» **PROBLEM DETAILS**:
In the listing below, find each line that holds the string "diode" and copy it.

──────── DATA SUPPLIED

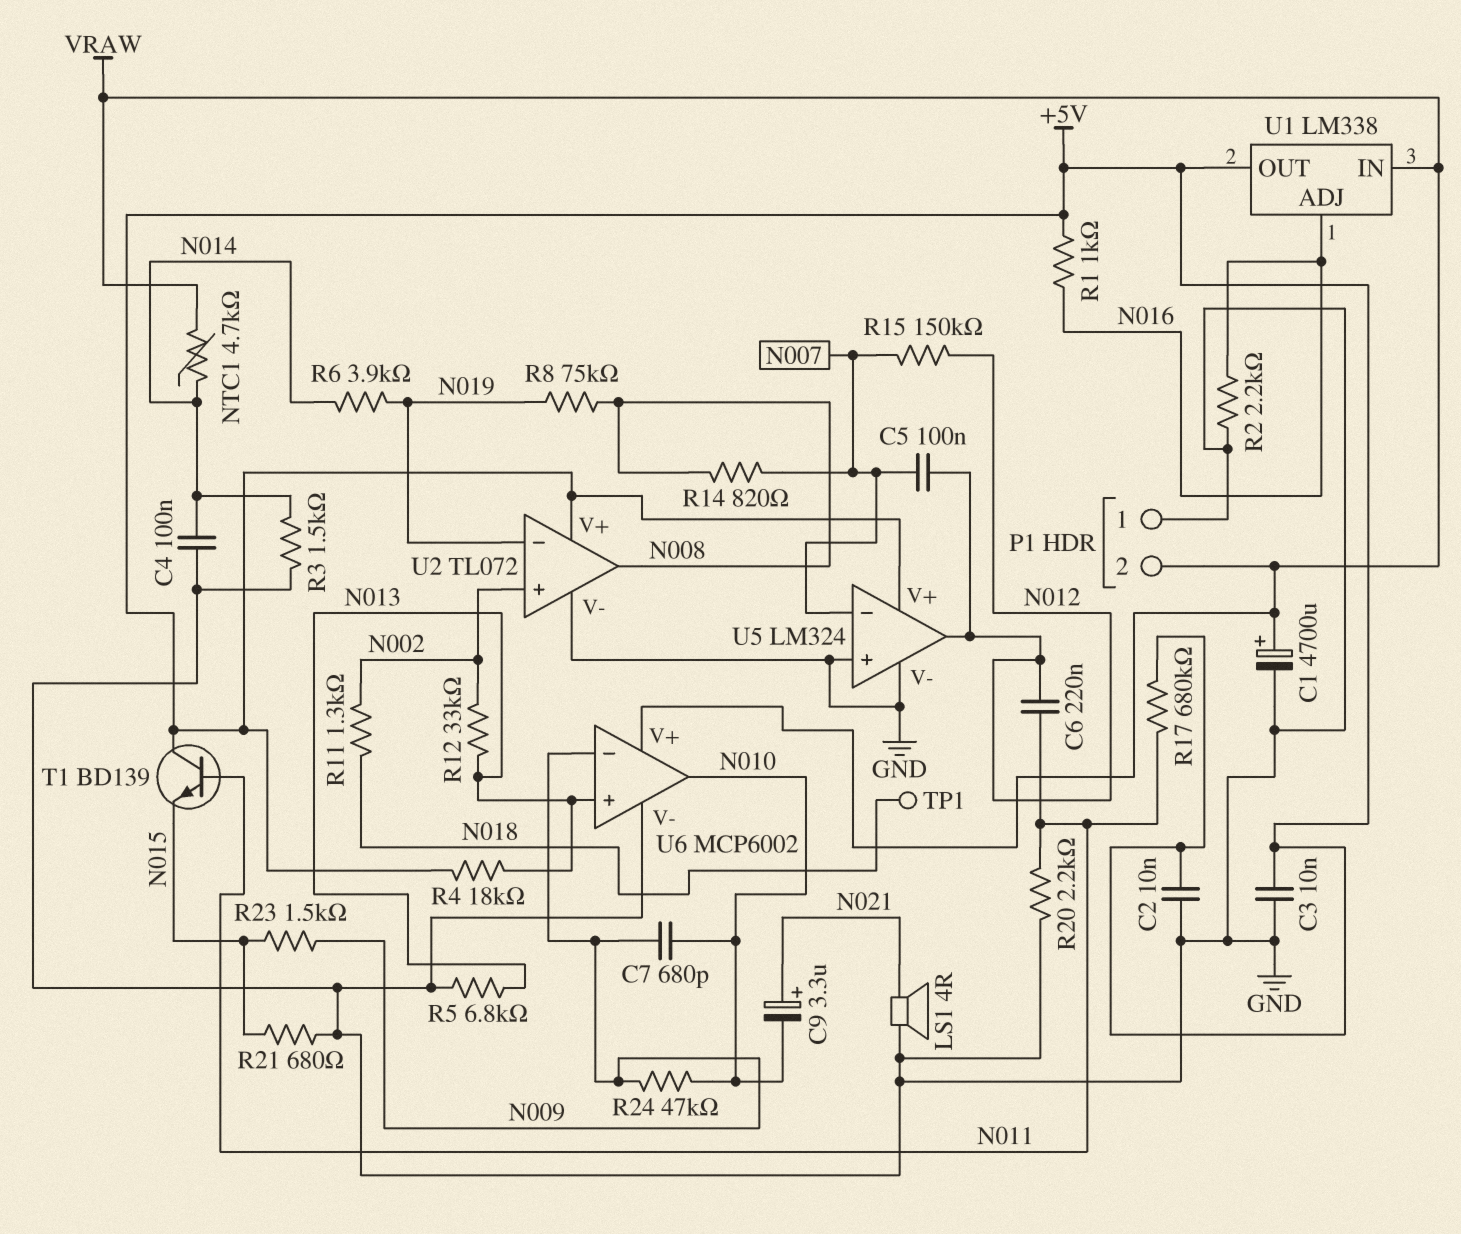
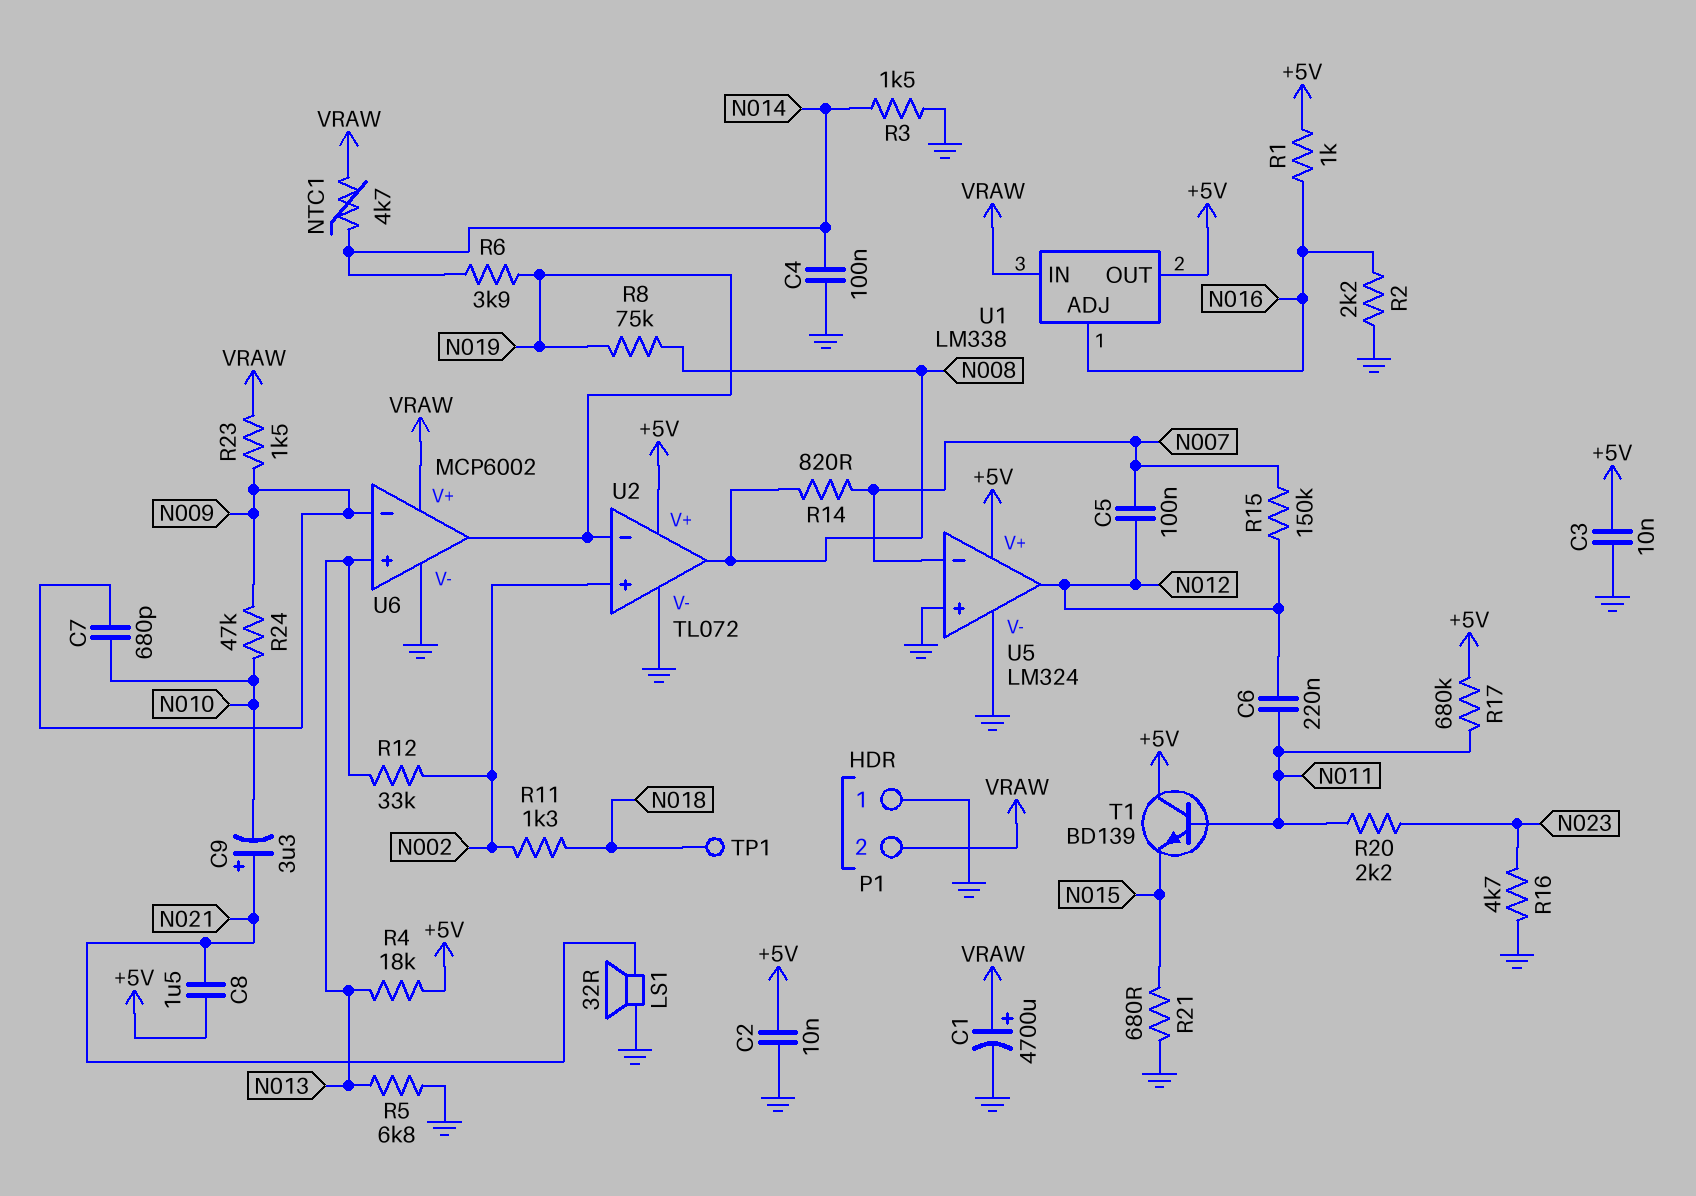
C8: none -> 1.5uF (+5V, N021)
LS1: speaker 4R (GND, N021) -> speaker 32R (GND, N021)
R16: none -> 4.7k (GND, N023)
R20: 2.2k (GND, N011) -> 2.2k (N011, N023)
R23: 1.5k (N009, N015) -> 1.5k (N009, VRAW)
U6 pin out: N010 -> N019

────────────────
──────── DATA SUPPLIED

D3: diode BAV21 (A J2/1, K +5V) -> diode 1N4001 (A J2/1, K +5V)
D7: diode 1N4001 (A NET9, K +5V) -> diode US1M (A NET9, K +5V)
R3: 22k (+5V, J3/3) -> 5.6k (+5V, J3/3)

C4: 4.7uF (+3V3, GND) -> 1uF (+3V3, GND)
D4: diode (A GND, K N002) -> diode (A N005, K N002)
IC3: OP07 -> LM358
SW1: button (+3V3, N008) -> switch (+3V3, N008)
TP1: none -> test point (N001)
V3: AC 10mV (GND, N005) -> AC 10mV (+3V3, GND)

────────────────
──────── DATA SUPPLIED

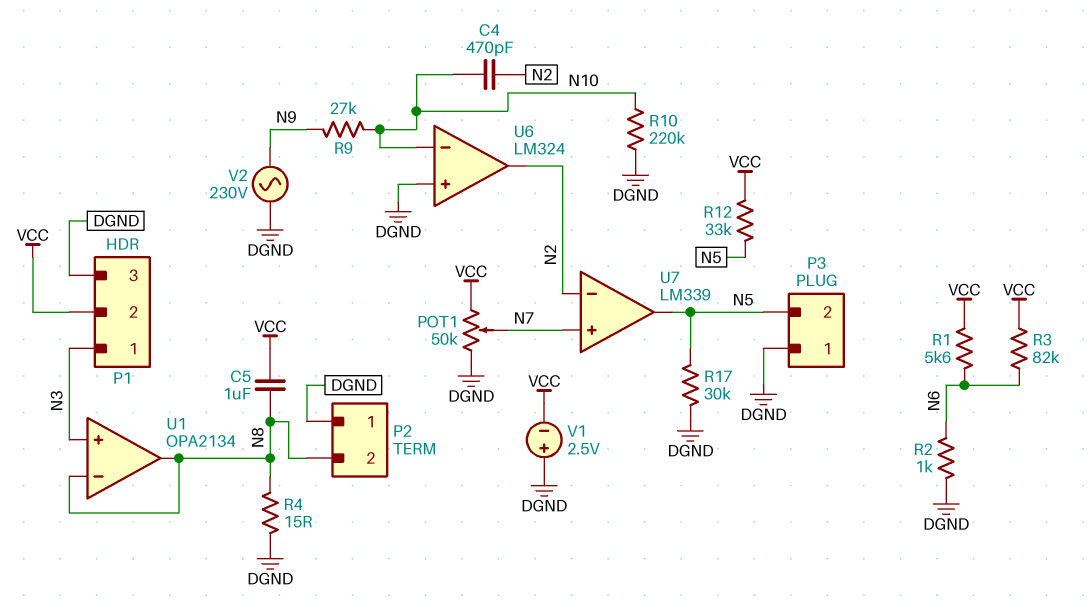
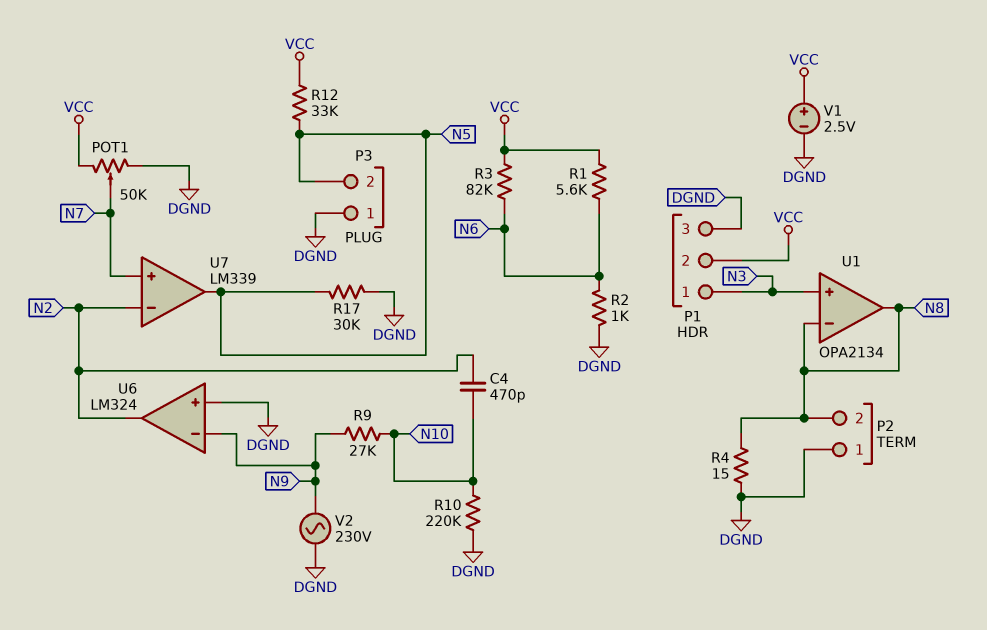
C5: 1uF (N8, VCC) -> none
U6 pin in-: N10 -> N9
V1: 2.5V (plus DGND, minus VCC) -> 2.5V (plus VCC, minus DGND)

────────────────

» **RESPONSE AREA**:
D3: diode BAV21 (A J2/1, K +5V) -> diode 1N4001 (A J2/1, K +5V)
D7: diode 1N4001 (A NET9, K +5V) -> diode US1M (A NET9, K +5V)
D4: diode (A GND, K N002) -> diode (A N005, K N002)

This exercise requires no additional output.